Everything in the records is to be written out exactly, except the pictures.

<<<<

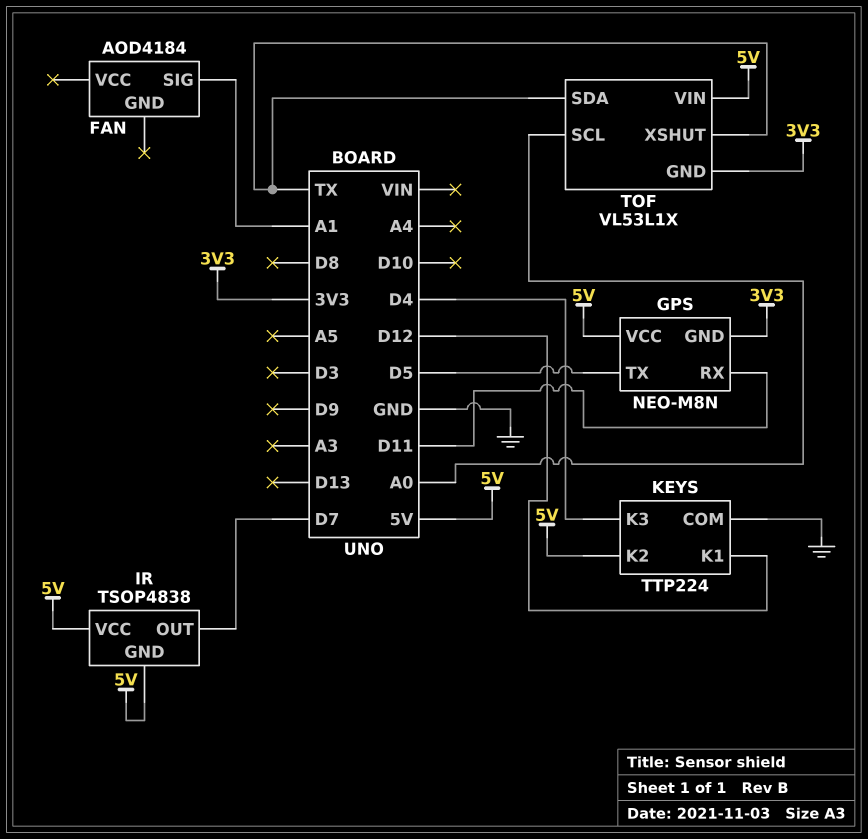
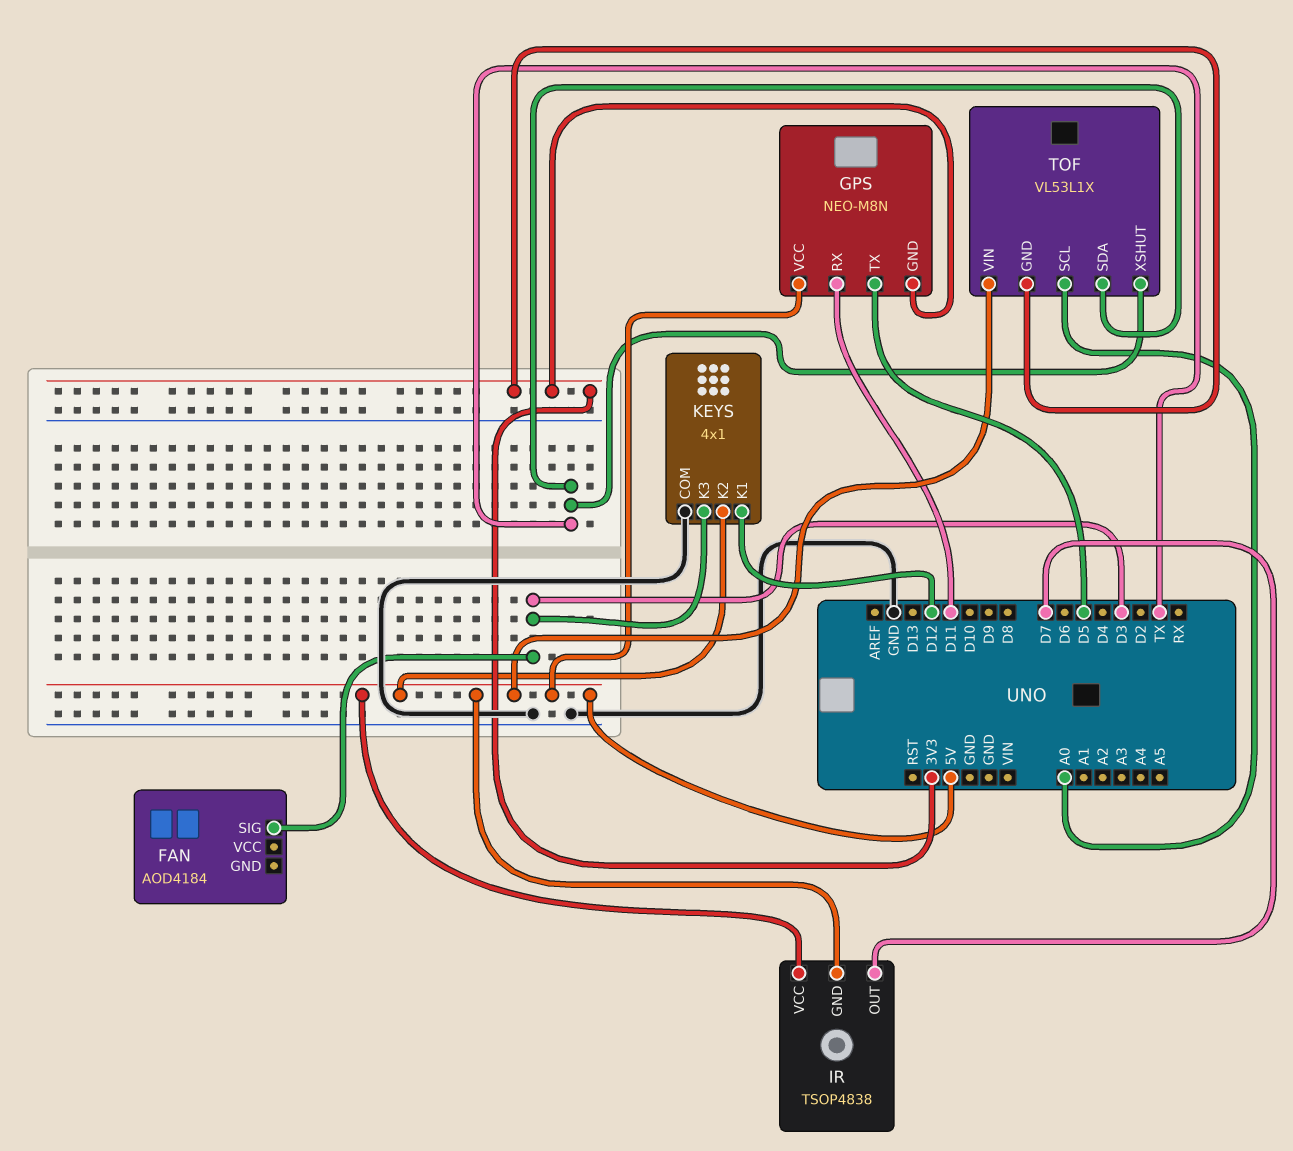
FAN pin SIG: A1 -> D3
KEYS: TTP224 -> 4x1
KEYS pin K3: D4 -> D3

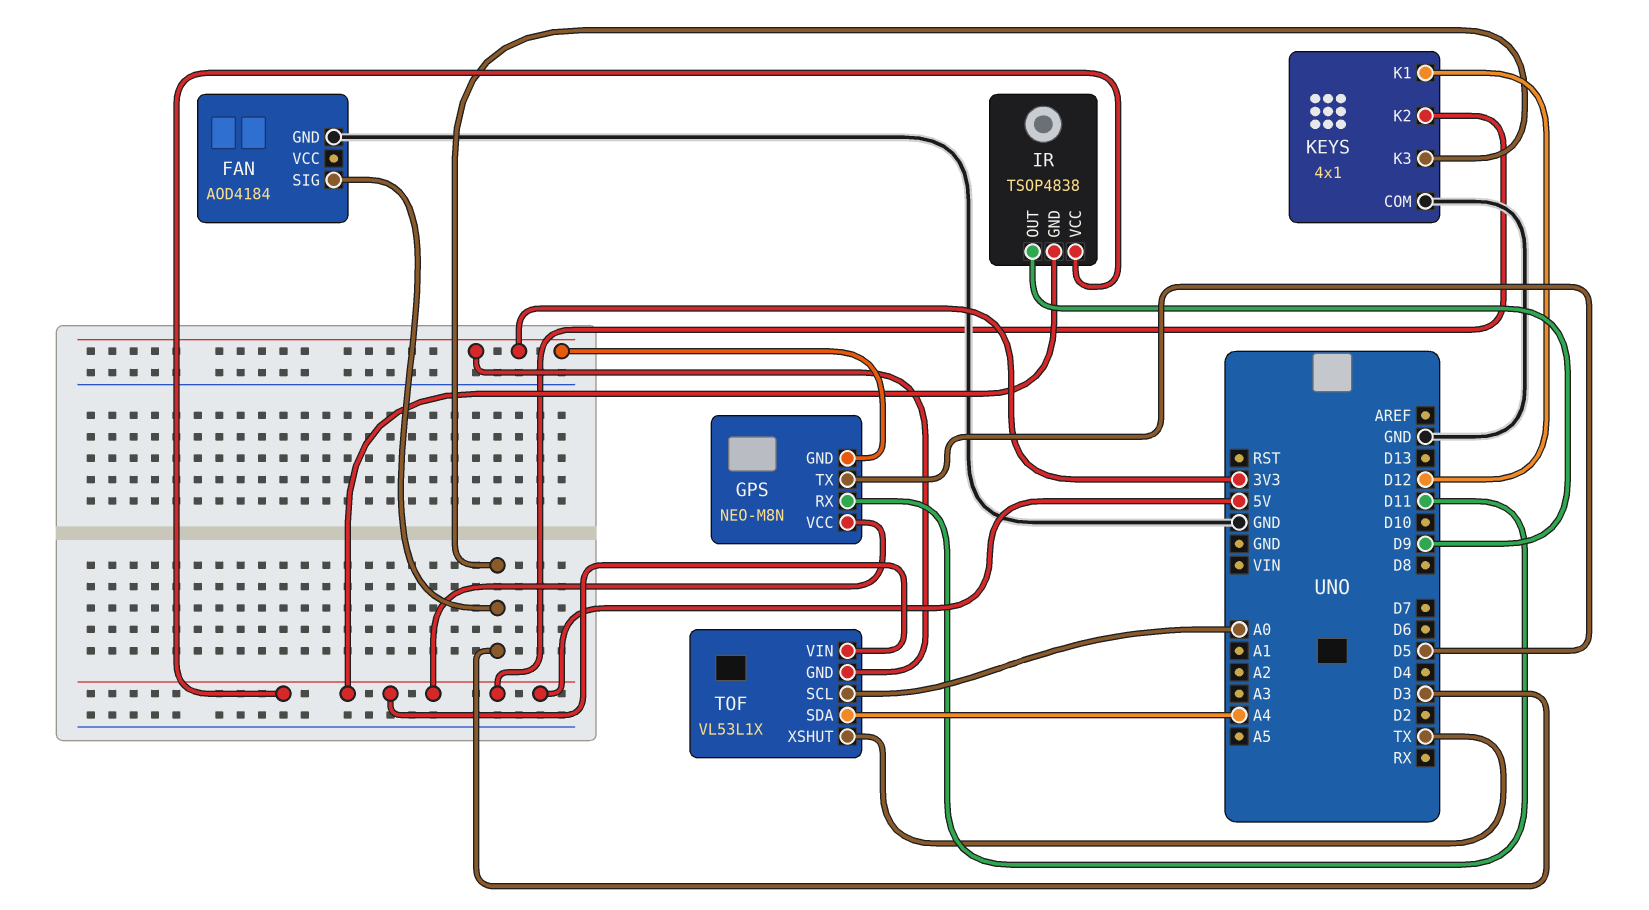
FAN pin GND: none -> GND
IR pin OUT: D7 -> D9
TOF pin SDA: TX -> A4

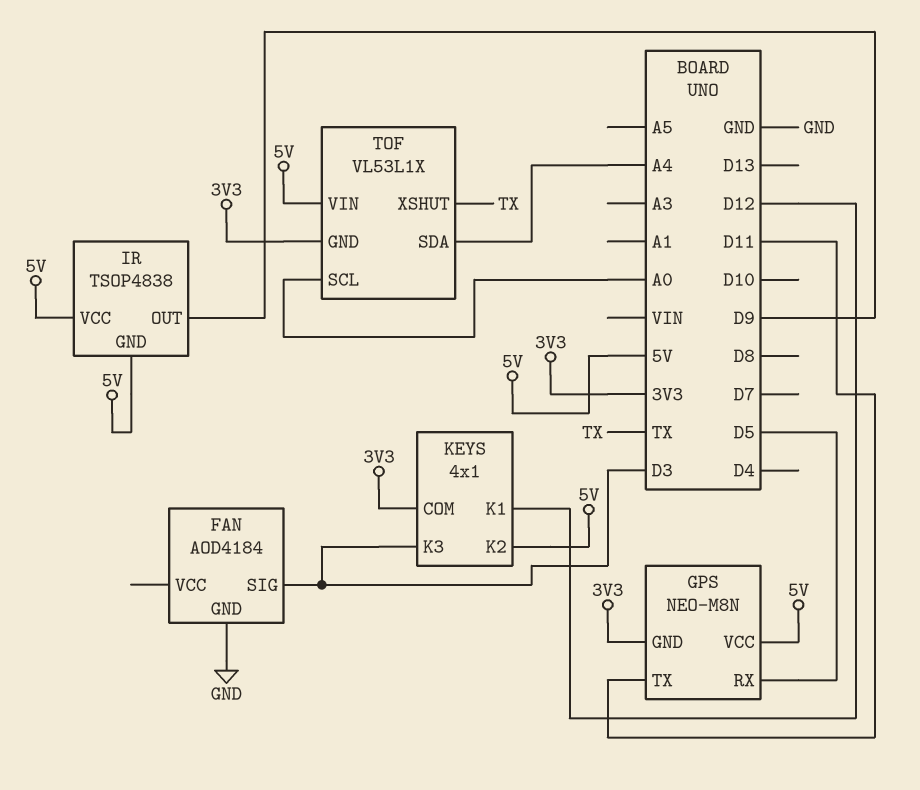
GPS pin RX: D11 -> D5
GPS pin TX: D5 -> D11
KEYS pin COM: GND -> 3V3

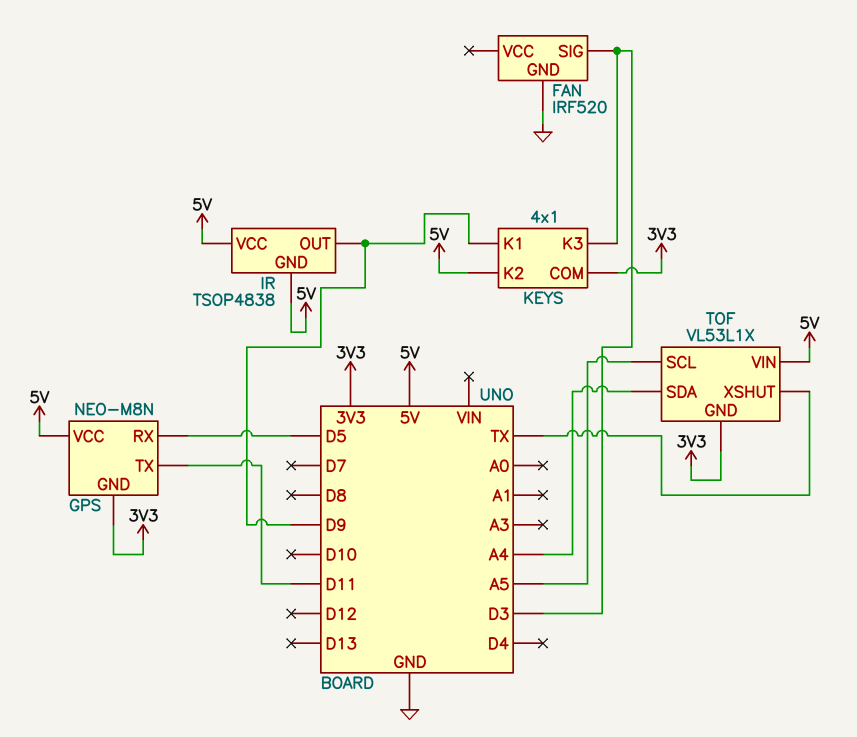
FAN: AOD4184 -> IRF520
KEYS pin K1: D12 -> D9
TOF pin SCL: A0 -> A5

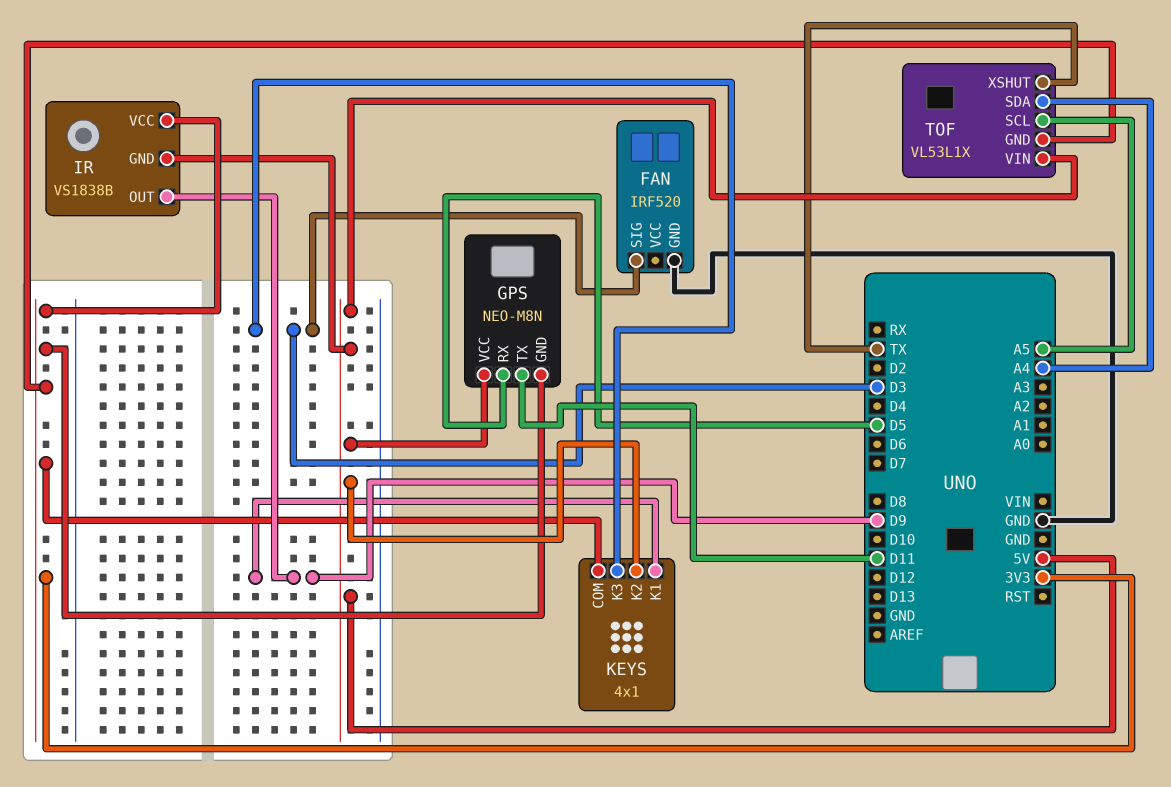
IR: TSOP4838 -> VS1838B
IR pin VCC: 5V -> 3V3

>>>>

Expected answer
FAN pin SIG: A1 -> D3
KEYS: TTP224 -> 4x1
KEYS pin K3: D4 -> D3

FAN pin GND: none -> GND
IR pin OUT: D7 -> D9
TOF pin SDA: TX -> A4

GPS pin RX: D11 -> D5
GPS pin TX: D5 -> D11
KEYS pin COM: GND -> 3V3

FAN: AOD4184 -> IRF520
KEYS pin K1: D12 -> D9
TOF pin SCL: A0 -> A5

IR: TSOP4838 -> VS1838B
IR pin VCC: 5V -> 3V3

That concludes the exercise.